» PROBLEM STATEMENT: The listing is to be repeated exactly, and its pictures are to be left out.

» DATA SUPPLIED:
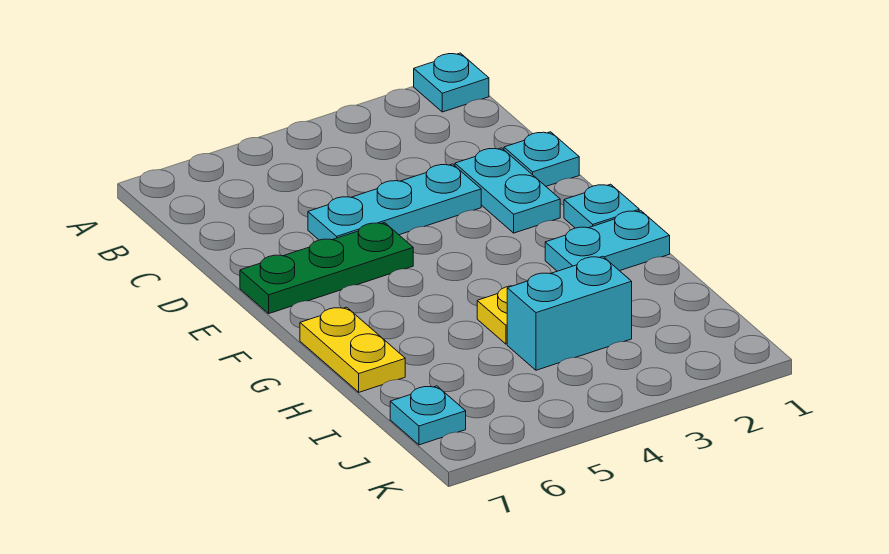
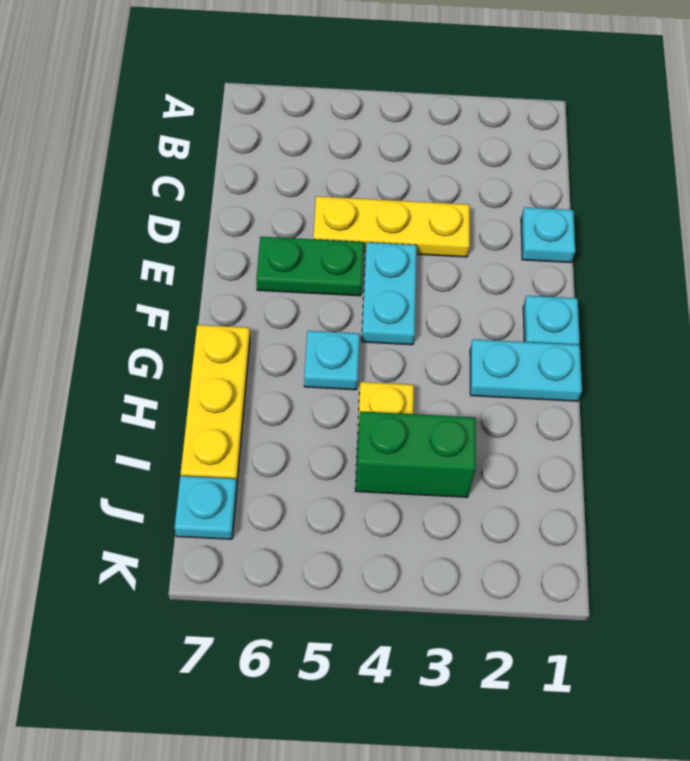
cyan plate A1 level 1 -> cyan plate G5 level 1
cyan plate D2:E2 level 1 -> cyan plate E4:F4 level 1
cyan plate D3:D5 level 1 -> yellow plate D3:D5 level 1
green plate E5:E7 level 1 -> green plate E5:E6 level 1
yellow plate G7:H7 level 1 -> yellow plate G7:I7 level 1
cyan brick I3:I4 level 1 -> green brick I3:I4 level 1

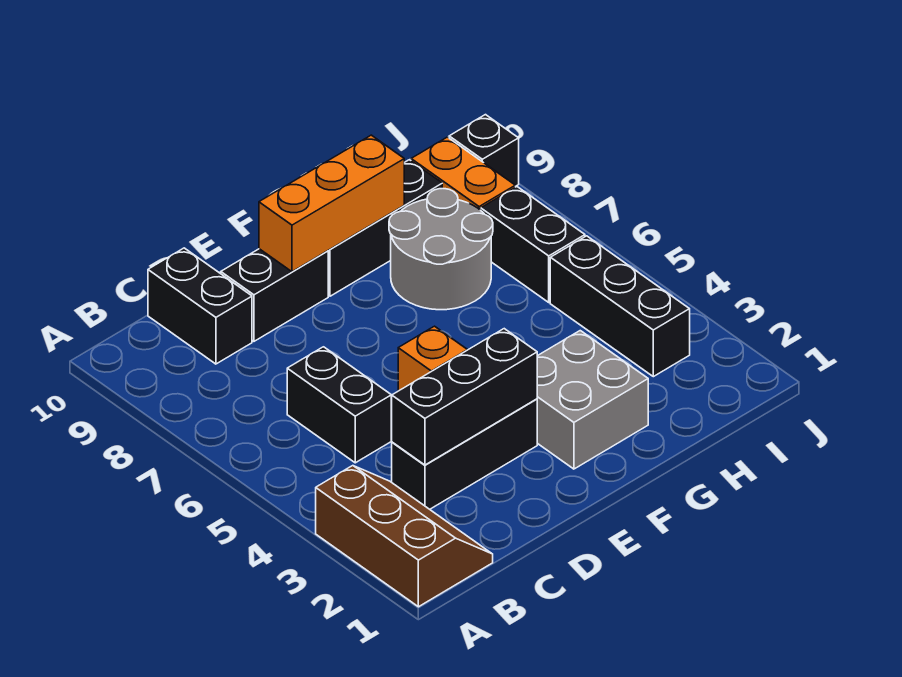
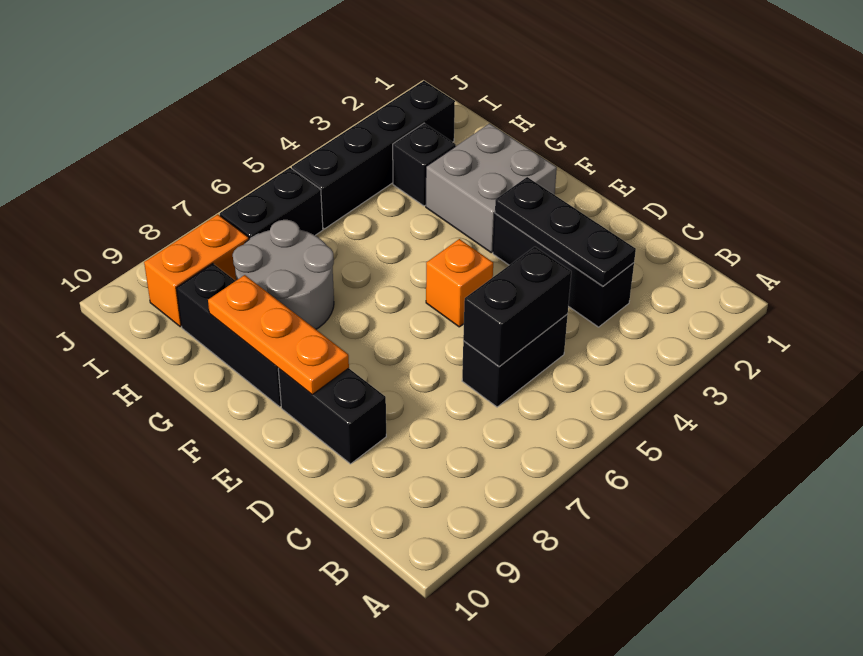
brown slope A1:B3 level 1 top A -> none
black brick C3:E3 level 2 -> black plate C3:E3 level 2
black brick C9:C10 level 1 -> black brick C5:C6 level 2
orange brick E9:G9 level 2 -> orange plate E9:G9 level 2
black brick I3:I5 level 1 -> black brick I2:I5 level 1
black brick J9 level 1 -> black brick H3 level 1

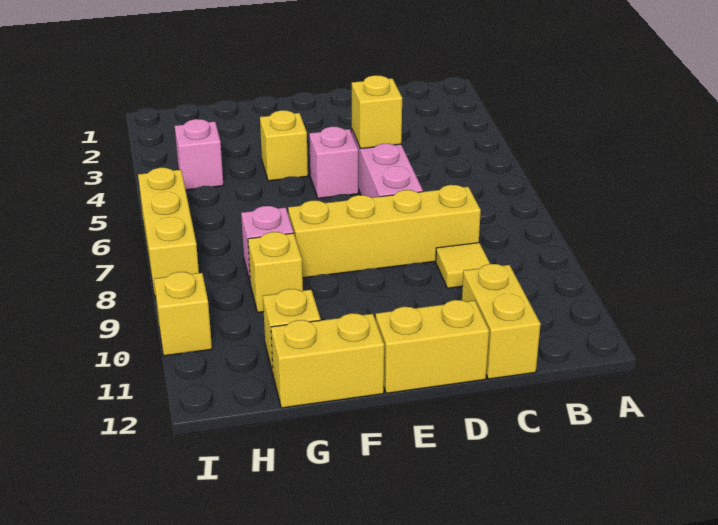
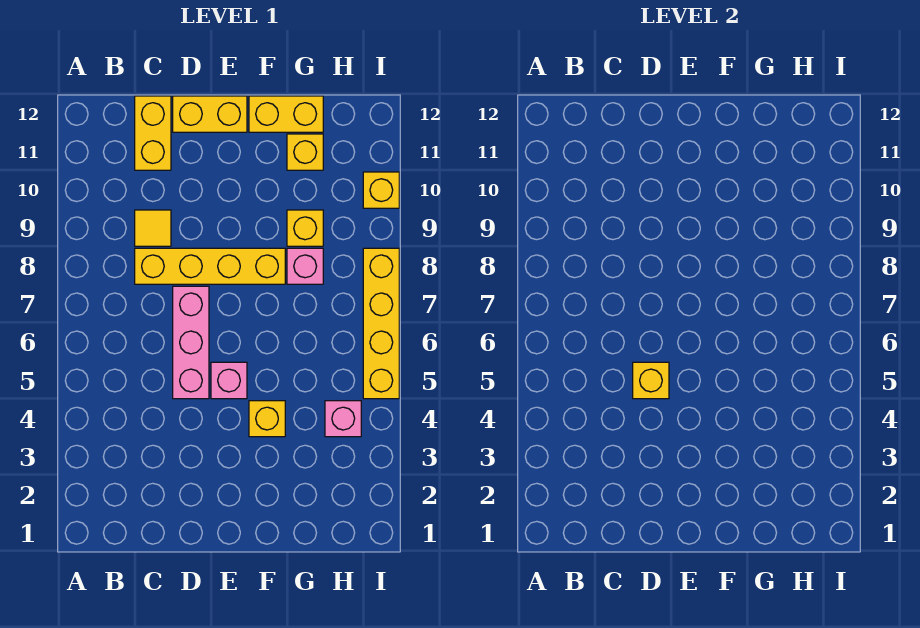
yellow brick I6:I8 level 1 -> yellow brick I5:I8 level 1

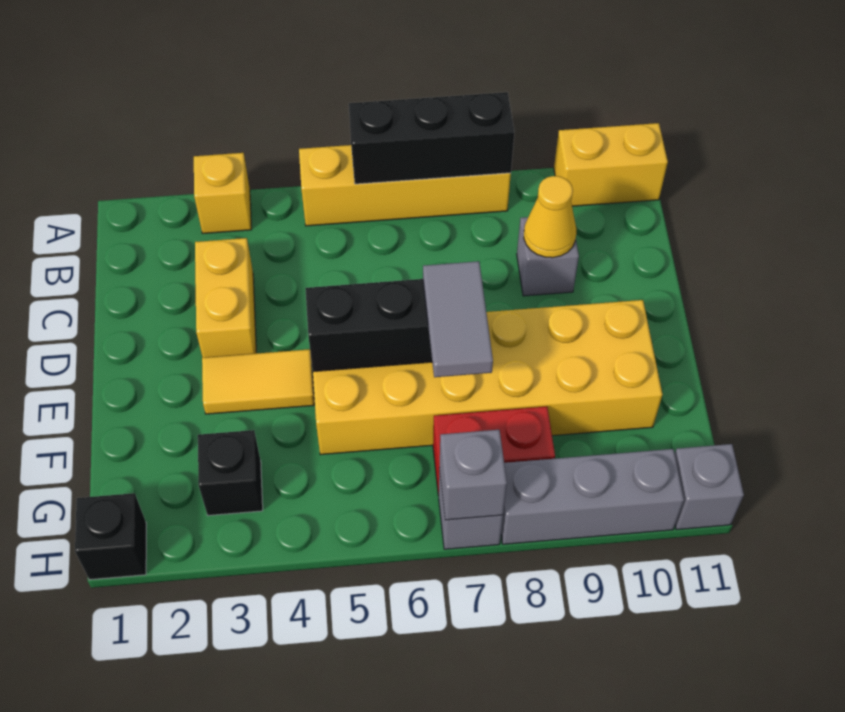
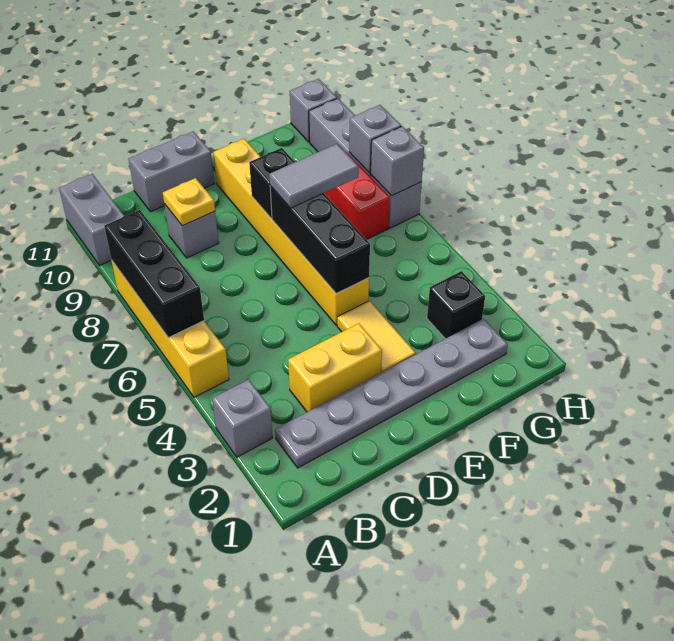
yellow brick A3 level 1 -> grey brick A3 level 1
yellow brick A10:A11 level 1 -> grey brick A10:A11 level 1
none -> grey plate B2:G2 level 1
yellow cone C9 level 2 -> yellow plate C9 level 2
none -> grey brick C11:D11 level 1
yellow brick E5:F10 level 1 -> yellow brick E5:E10 level 1
black brick H1 level 1 -> black brick E8 level 2
none -> grey brick H8 level 2

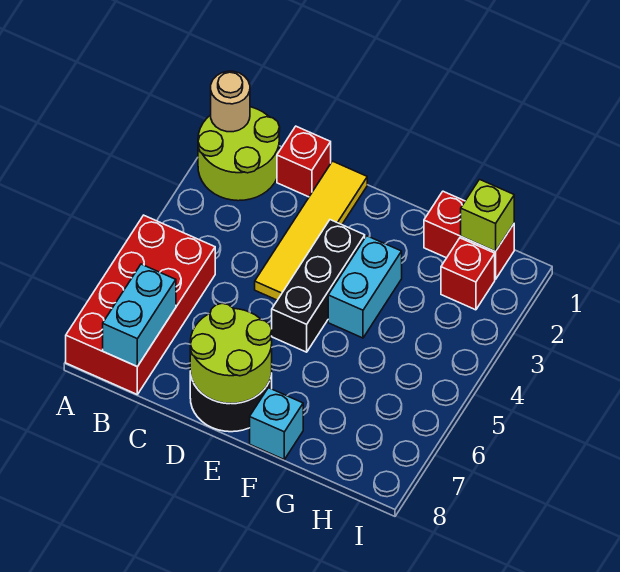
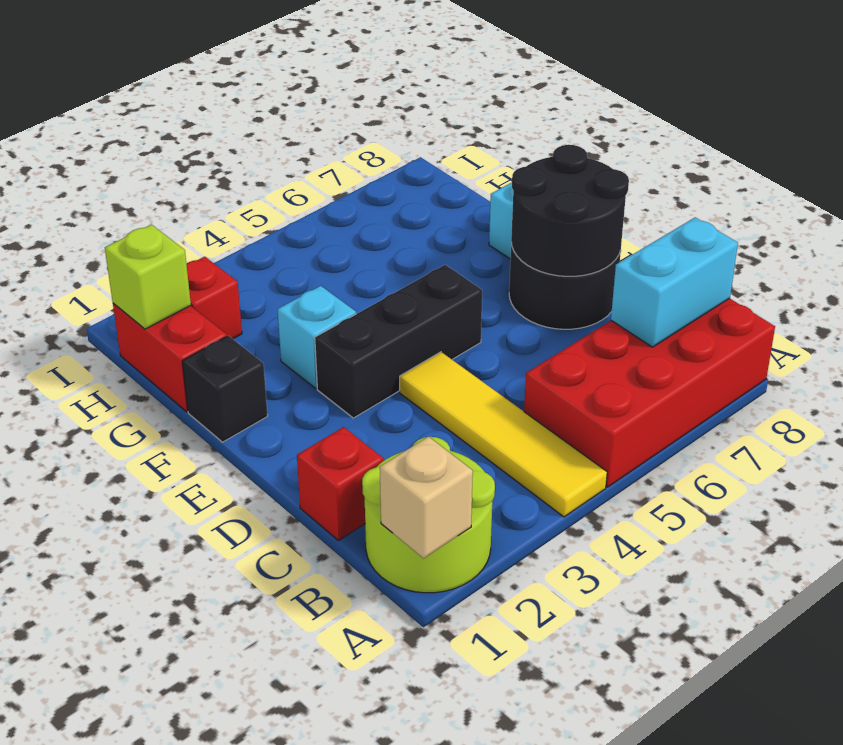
tan round brick A1 level 2 -> tan brick A1 level 2
yellow tile D1:D4 level 1 -> yellow tile A4:D4 level 1
lime round brick D7:E8 level 2 -> black round brick D7:E8 level 2
none -> black brick F1 level 1
cyan brick F3:F4 level 1 -> cyan brick F3 level 1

» TASK OUTPUT:
cyan plate A1 level 1 -> cyan plate G5 level 1
cyan plate D2:E2 level 1 -> cyan plate E4:F4 level 1
cyan plate D3:D5 level 1 -> yellow plate D3:D5 level 1
green plate E5:E7 level 1 -> green plate E5:E6 level 1
yellow plate G7:H7 level 1 -> yellow plate G7:I7 level 1
cyan brick I3:I4 level 1 -> green brick I3:I4 level 1

brown slope A1:B3 level 1 top A -> none
black brick C3:E3 level 2 -> black plate C3:E3 level 2
black brick C9:C10 level 1 -> black brick C5:C6 level 2
orange brick E9:G9 level 2 -> orange plate E9:G9 level 2
black brick I3:I5 level 1 -> black brick I2:I5 level 1
black brick J9 level 1 -> black brick H3 level 1

yellow brick I6:I8 level 1 -> yellow brick I5:I8 level 1

yellow brick A3 level 1 -> grey brick A3 level 1
yellow brick A10:A11 level 1 -> grey brick A10:A11 level 1
none -> grey plate B2:G2 level 1
yellow cone C9 level 2 -> yellow plate C9 level 2
none -> grey brick C11:D11 level 1
yellow brick E5:F10 level 1 -> yellow brick E5:E10 level 1
black brick H1 level 1 -> black brick E8 level 2
none -> grey brick H8 level 2

tan round brick A1 level 2 -> tan brick A1 level 2
yellow tile D1:D4 level 1 -> yellow tile A4:D4 level 1
lime round brick D7:E8 level 2 -> black round brick D7:E8 level 2
none -> black brick F1 level 1
cyan brick F3:F4 level 1 -> cyan brick F3 level 1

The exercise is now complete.